THE TASK:
Your task is to gather the lines below that hold the string "Segment".

RECORDS PROVIDED:
= = = =

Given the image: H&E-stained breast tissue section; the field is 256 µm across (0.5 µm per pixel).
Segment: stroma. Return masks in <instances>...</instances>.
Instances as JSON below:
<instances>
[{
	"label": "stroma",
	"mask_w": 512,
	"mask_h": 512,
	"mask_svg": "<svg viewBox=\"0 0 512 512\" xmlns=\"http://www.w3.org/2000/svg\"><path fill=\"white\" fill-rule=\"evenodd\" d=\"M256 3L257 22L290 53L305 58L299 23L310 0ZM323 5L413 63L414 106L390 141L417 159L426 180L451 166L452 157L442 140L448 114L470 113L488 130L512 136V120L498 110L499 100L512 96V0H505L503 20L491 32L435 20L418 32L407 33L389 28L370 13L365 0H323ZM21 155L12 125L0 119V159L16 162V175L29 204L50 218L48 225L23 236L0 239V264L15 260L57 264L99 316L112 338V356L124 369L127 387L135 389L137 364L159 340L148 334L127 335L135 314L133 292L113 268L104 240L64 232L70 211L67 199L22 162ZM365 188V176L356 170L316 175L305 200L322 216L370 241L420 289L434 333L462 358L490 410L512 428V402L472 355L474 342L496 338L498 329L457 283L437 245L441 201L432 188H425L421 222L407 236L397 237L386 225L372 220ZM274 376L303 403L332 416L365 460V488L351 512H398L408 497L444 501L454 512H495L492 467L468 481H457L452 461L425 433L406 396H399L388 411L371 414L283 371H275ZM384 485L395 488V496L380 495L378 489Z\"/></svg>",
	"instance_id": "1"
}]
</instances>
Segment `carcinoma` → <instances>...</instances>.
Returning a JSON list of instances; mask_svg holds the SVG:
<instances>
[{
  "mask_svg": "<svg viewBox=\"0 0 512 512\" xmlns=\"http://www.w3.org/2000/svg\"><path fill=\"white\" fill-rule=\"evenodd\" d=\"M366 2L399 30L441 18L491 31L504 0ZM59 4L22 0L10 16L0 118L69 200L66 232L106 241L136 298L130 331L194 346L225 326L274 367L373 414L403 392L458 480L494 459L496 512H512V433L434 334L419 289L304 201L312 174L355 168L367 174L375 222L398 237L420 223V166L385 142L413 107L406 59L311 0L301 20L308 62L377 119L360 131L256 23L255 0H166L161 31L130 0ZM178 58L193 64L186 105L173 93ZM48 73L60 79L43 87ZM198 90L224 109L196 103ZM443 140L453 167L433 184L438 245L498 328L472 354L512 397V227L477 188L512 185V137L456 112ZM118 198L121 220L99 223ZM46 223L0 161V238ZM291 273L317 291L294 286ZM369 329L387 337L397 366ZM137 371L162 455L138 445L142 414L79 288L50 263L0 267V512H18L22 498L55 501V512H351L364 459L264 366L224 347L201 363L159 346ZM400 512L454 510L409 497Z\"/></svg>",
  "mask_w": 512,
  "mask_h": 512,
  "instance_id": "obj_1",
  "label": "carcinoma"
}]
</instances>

= = = =

SOLVED EXERCISE:
Segment: stroma. Return masks in <instances>...</instances>.
Segment `carcinoma` → <instances>...</instances>.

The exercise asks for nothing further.